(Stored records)
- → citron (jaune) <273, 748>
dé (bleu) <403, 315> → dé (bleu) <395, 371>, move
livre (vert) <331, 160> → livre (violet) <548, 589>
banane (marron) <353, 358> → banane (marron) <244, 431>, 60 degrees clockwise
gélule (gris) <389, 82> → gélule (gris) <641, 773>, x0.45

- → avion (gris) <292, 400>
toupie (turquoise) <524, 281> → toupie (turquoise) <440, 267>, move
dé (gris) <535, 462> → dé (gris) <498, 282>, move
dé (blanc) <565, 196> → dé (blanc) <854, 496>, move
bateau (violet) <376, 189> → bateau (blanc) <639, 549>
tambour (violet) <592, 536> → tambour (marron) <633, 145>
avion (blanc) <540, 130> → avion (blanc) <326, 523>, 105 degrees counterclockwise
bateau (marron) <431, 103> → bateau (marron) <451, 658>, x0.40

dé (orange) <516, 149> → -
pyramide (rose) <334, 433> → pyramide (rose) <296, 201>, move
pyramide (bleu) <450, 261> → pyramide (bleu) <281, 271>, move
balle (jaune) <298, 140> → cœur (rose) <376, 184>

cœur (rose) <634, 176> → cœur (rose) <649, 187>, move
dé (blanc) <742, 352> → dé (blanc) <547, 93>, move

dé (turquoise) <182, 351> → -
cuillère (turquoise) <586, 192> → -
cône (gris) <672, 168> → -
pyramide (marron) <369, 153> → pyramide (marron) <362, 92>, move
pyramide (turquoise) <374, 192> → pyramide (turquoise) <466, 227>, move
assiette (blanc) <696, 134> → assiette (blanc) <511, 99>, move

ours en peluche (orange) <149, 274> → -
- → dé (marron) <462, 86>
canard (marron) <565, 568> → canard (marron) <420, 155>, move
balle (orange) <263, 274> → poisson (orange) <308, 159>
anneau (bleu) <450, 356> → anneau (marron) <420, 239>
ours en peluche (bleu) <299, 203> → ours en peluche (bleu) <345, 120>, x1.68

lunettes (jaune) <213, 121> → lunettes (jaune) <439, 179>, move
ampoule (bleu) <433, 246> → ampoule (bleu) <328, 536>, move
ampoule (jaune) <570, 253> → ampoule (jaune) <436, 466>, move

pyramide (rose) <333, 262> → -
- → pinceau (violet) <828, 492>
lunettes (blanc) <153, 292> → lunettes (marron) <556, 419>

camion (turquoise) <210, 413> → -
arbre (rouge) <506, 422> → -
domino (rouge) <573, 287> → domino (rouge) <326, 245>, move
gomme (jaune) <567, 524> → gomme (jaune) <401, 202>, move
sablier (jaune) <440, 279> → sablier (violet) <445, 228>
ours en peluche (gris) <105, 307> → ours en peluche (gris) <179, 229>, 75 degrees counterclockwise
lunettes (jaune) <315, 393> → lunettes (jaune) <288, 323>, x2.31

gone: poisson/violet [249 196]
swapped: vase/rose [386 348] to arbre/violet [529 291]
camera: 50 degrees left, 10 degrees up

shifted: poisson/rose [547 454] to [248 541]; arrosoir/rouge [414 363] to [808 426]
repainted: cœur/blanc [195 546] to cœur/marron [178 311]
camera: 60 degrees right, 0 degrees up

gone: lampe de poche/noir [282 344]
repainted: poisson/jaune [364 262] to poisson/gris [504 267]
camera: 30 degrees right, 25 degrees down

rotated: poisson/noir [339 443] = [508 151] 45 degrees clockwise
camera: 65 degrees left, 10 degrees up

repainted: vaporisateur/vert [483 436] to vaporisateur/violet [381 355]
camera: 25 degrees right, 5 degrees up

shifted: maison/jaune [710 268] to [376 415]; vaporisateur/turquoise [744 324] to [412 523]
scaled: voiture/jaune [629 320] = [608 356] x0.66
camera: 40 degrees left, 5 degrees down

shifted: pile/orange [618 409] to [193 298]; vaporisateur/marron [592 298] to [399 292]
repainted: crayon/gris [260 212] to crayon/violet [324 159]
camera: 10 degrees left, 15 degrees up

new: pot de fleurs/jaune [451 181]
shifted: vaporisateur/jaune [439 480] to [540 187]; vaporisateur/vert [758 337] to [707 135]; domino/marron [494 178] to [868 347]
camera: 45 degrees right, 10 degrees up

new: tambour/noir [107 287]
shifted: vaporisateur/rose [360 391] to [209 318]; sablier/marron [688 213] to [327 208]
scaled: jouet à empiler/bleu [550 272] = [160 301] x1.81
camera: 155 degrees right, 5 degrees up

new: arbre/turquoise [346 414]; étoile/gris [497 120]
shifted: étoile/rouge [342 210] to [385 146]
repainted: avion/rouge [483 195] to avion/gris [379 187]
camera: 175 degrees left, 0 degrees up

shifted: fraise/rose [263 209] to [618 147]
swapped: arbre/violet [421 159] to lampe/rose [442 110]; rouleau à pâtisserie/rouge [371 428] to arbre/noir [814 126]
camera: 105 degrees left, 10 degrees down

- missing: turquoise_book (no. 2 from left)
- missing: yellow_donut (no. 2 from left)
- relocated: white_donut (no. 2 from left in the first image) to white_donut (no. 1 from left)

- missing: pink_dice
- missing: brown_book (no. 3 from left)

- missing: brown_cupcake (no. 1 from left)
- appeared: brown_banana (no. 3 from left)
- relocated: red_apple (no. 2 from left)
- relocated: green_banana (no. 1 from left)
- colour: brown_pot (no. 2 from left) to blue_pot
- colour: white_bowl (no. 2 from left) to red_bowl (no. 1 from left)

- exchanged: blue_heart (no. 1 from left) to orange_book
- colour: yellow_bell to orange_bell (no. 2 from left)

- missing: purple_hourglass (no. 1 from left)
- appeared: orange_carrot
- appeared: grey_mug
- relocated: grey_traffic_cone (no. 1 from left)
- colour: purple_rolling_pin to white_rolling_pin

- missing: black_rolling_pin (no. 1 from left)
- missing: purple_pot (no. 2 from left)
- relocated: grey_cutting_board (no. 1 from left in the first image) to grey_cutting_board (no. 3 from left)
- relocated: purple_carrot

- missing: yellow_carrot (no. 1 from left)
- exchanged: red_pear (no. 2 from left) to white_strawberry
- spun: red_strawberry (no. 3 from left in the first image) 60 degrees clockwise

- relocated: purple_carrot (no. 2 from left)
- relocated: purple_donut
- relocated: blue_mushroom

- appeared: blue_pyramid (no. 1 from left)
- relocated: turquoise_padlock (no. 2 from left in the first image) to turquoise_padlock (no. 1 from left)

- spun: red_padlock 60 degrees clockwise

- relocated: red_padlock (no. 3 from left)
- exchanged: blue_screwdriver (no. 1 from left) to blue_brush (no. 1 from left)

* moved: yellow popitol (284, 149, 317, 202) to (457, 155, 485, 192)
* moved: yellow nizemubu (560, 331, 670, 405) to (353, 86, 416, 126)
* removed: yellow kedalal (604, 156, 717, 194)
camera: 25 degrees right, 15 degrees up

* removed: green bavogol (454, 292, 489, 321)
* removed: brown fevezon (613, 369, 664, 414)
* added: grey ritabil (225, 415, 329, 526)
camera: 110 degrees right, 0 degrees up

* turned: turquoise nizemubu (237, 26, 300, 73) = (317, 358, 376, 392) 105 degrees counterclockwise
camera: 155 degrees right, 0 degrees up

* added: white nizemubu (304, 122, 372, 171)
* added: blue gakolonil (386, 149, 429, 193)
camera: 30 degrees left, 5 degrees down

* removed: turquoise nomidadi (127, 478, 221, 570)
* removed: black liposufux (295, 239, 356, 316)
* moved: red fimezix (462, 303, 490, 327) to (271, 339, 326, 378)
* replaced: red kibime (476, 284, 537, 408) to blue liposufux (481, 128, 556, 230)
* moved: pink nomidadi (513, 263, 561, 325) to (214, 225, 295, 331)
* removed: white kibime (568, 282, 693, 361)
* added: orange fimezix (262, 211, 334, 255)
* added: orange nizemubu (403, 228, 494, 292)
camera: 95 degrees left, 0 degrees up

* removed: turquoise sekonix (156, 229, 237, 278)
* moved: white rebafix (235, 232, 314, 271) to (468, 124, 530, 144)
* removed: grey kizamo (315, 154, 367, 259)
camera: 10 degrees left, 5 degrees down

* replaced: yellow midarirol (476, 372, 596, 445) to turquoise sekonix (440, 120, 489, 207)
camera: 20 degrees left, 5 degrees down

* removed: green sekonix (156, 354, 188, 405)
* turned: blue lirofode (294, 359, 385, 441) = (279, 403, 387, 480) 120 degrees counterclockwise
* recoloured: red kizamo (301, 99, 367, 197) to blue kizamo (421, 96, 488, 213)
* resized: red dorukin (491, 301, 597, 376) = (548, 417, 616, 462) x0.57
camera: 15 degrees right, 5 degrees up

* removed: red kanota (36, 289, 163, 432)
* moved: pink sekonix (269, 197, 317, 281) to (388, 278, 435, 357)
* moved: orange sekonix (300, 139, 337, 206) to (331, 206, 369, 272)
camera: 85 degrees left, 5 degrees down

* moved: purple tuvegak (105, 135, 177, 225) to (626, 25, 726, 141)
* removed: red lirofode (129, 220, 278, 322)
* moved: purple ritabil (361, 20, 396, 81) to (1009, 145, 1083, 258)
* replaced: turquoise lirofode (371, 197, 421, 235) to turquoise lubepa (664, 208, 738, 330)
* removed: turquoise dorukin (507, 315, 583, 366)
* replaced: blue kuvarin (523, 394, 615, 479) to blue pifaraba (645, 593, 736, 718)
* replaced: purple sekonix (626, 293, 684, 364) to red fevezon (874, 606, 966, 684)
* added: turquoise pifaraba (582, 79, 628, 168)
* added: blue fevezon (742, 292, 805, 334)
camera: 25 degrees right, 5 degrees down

__Task brief__: From the records above, quote only the lines running from the line with "livre (vert) <331, 160>" to the line with "banane (marron) <353, 358>", both lines included.

__Response to this exercise__:
livre (vert) <331, 160> → livre (violet) <548, 589>
banane (marron) <353, 358> → banane (marron) <244, 431>, 60 degrees clockwise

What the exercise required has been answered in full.